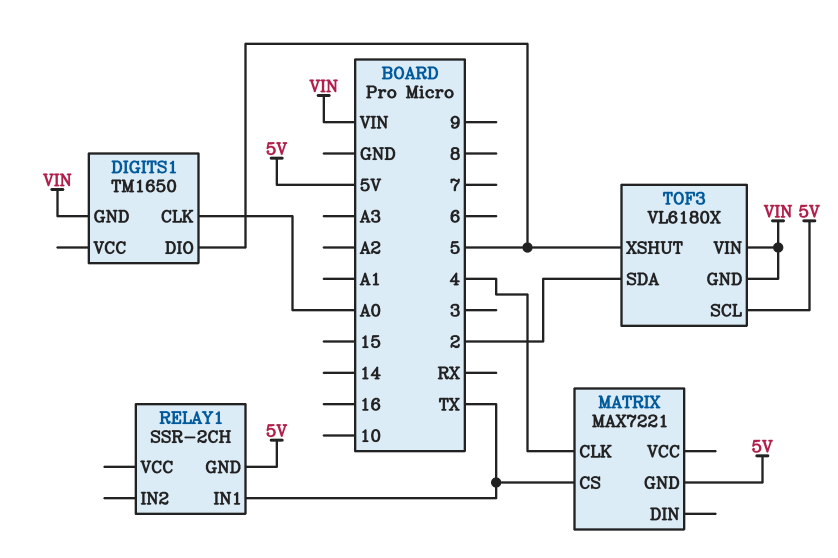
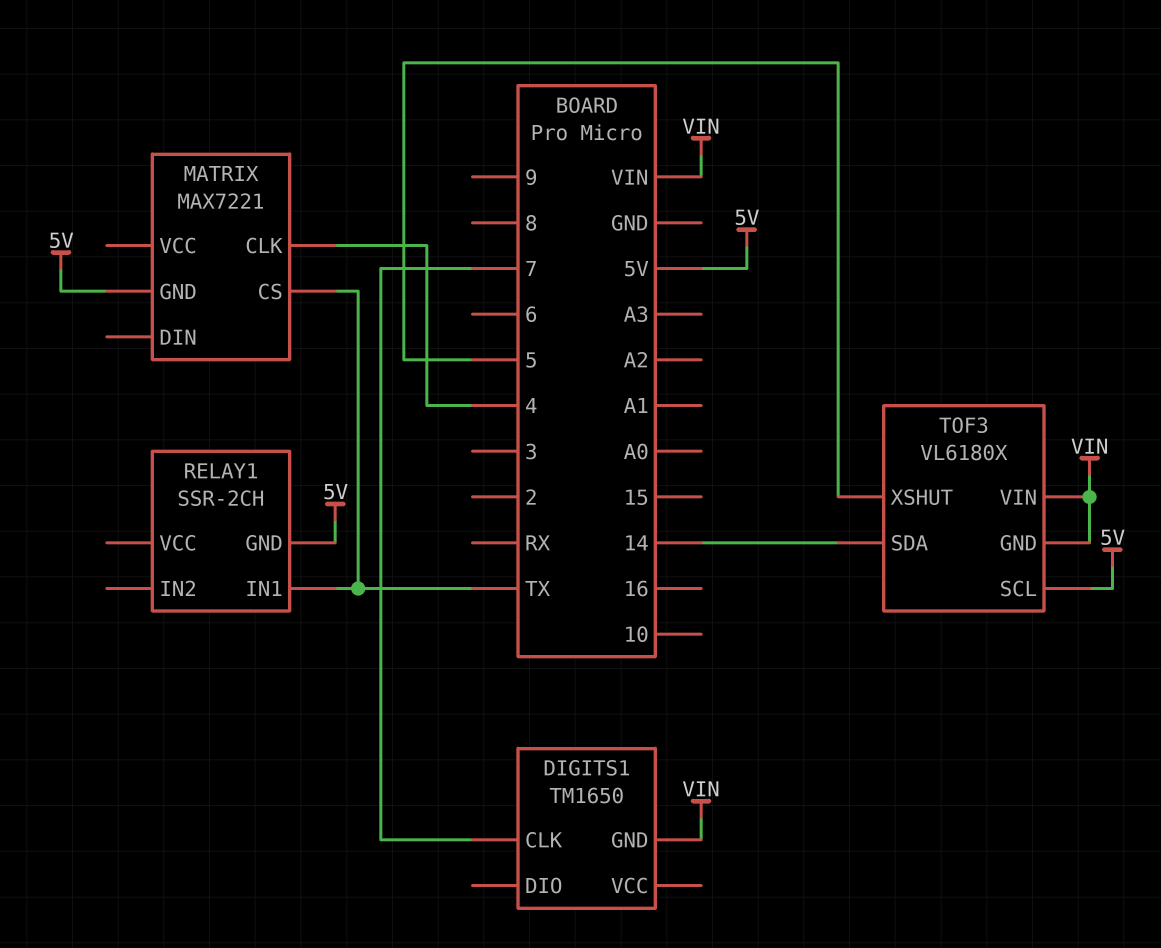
DIGITS1 pin CLK: A0 -> 7
DIGITS1 pin DIO: 5 -> none
TOF3 pin SDA: 2 -> 14

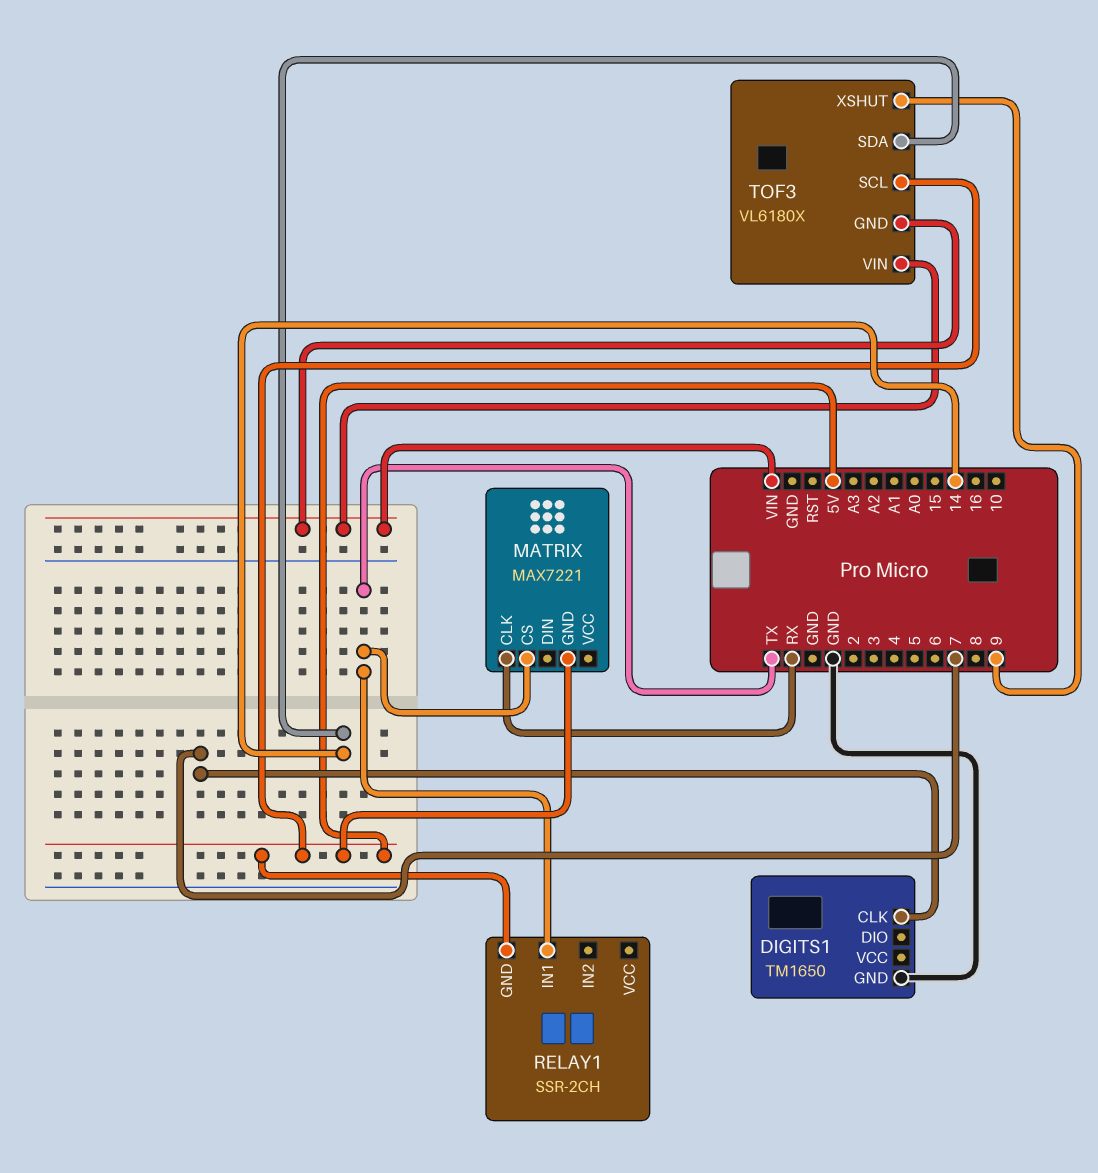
DIGITS1 pin GND: VIN -> GND
MATRIX pin CLK: 4 -> RX
TOF3 pin XSHUT: 5 -> 9

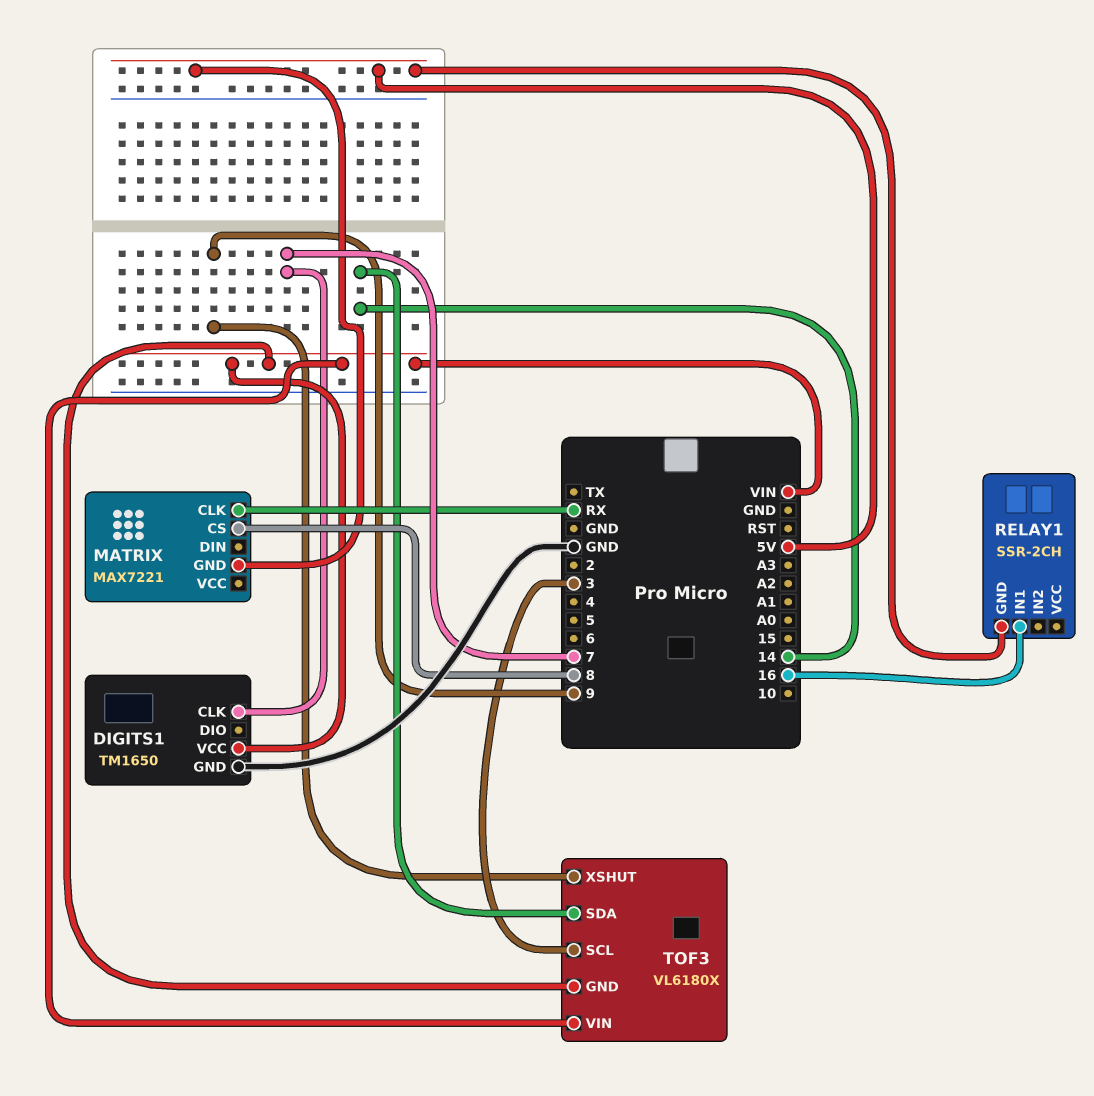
DIGITS1 pin VCC: none -> VIN
MATRIX pin CS: TX -> 8
RELAY1 pin IN1: TX -> 16
TOF3 pin SCL: 5V -> 3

## TASK GOAL
Tally the lines of the records that hold the word "none" and output only the total.

## THE ANSWER
2